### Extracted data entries
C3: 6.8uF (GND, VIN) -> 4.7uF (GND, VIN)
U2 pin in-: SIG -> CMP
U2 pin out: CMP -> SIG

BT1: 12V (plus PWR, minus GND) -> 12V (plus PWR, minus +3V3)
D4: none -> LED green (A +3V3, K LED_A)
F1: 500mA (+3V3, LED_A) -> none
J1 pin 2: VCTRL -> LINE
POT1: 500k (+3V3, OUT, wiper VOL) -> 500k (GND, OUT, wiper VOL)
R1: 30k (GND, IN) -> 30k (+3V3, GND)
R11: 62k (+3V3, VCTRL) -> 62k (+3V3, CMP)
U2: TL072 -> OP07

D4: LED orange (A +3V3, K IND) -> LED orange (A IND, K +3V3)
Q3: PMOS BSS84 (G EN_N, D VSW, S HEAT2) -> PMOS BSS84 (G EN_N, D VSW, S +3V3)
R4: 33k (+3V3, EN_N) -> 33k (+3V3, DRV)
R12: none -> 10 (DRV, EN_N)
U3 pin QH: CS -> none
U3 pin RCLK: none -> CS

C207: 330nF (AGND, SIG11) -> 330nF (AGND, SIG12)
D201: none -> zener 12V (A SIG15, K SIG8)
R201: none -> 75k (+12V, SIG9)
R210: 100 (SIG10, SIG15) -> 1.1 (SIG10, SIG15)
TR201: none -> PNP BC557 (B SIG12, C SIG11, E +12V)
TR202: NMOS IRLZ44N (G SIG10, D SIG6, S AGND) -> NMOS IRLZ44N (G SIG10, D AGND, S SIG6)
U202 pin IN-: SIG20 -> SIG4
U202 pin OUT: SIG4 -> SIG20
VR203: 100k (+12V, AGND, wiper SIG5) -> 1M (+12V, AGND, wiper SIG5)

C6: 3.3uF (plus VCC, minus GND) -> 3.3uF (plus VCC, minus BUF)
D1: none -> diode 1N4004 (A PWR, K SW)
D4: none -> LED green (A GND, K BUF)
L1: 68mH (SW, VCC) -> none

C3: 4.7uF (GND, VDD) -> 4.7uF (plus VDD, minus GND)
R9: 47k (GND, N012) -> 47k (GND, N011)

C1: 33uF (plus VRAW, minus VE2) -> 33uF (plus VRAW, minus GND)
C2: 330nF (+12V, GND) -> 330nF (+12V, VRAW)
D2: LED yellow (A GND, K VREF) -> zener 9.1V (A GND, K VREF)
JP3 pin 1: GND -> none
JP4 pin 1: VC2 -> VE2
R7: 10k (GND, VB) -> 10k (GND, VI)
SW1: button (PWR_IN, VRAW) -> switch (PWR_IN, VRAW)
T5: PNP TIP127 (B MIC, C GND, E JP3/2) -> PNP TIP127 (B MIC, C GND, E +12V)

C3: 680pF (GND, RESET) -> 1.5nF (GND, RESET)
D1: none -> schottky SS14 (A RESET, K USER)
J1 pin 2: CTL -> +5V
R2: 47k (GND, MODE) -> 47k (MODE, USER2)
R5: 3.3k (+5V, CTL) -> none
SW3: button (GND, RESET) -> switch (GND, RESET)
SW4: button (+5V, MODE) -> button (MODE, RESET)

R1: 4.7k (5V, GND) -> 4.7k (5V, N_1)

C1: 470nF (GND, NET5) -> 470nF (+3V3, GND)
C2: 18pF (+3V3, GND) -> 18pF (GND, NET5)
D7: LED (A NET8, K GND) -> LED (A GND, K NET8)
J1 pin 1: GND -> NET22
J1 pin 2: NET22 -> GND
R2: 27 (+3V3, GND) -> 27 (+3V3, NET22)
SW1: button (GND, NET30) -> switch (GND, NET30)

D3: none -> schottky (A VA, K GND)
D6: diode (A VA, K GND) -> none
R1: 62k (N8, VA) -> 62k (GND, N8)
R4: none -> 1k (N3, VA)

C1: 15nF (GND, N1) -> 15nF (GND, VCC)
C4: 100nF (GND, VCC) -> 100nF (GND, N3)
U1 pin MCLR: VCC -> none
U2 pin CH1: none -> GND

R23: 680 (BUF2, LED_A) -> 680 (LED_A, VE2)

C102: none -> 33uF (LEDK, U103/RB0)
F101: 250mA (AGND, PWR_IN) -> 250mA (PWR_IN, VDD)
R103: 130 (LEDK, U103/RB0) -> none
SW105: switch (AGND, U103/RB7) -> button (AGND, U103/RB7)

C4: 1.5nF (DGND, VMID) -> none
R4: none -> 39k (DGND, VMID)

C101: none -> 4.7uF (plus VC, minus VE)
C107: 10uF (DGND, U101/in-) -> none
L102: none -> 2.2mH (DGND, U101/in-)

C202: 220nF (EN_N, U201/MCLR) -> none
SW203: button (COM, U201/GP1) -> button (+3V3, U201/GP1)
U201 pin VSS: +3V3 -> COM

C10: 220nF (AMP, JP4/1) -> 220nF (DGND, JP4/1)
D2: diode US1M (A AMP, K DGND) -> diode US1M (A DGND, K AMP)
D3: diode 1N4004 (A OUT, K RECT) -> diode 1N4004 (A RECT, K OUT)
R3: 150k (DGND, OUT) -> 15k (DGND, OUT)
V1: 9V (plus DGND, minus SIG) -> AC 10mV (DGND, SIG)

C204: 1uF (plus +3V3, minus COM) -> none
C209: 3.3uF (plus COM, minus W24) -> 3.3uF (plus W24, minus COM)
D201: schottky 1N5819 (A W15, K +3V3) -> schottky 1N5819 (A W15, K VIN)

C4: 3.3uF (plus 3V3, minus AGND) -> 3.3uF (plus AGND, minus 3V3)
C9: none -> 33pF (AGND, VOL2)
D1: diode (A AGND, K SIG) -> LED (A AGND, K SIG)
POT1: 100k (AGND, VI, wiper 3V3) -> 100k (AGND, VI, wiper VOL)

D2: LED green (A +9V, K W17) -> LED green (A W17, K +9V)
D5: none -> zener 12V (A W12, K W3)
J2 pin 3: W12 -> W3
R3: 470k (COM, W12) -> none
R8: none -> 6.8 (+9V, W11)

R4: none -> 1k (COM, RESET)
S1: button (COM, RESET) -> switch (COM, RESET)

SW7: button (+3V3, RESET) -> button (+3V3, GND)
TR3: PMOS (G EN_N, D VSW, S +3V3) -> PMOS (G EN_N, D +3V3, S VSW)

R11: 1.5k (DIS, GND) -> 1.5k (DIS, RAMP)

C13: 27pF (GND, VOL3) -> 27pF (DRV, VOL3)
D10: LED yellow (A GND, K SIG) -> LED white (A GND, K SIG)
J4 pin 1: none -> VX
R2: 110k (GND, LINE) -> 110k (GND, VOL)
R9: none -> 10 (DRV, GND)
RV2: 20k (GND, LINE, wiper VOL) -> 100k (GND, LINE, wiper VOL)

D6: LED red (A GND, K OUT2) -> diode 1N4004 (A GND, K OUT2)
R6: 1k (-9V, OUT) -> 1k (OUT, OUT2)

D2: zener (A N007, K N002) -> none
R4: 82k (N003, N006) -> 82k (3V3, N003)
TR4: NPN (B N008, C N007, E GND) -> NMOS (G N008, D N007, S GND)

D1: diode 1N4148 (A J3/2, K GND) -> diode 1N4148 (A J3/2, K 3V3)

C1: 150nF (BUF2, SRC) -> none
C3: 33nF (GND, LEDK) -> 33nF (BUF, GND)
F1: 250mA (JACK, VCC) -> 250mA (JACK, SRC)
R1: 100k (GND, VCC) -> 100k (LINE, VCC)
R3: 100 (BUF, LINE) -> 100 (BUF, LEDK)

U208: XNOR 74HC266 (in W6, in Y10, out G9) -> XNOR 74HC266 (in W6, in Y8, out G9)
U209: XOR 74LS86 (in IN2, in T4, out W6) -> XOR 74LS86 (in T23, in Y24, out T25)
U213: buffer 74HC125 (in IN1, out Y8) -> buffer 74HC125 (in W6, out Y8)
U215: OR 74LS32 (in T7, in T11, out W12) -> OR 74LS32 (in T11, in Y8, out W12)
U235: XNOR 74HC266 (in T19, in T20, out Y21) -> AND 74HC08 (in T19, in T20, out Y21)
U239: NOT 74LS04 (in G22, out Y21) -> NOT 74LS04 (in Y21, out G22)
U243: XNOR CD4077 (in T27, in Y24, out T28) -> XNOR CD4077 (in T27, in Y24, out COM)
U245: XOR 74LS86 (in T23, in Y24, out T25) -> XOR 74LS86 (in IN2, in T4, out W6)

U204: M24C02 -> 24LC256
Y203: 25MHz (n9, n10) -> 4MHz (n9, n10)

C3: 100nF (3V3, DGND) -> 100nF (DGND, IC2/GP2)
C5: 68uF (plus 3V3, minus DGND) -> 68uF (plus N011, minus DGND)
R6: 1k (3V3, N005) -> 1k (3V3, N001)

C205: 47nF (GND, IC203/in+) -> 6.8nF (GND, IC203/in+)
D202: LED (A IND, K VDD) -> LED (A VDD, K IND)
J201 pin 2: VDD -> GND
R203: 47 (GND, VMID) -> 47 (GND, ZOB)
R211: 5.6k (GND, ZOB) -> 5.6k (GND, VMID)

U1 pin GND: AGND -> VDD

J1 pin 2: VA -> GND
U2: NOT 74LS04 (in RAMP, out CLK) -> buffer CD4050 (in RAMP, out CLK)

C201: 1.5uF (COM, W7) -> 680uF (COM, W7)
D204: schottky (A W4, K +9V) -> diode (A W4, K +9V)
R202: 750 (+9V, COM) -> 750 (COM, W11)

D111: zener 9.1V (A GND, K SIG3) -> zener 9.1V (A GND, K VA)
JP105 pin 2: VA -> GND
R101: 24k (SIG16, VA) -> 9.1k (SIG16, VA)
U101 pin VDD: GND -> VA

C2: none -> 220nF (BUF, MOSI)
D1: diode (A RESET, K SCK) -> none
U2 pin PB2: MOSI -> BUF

### Aim of the exercise
Only a number is expected here: how many lines above contain the word "RAMP".

### Worked solution
2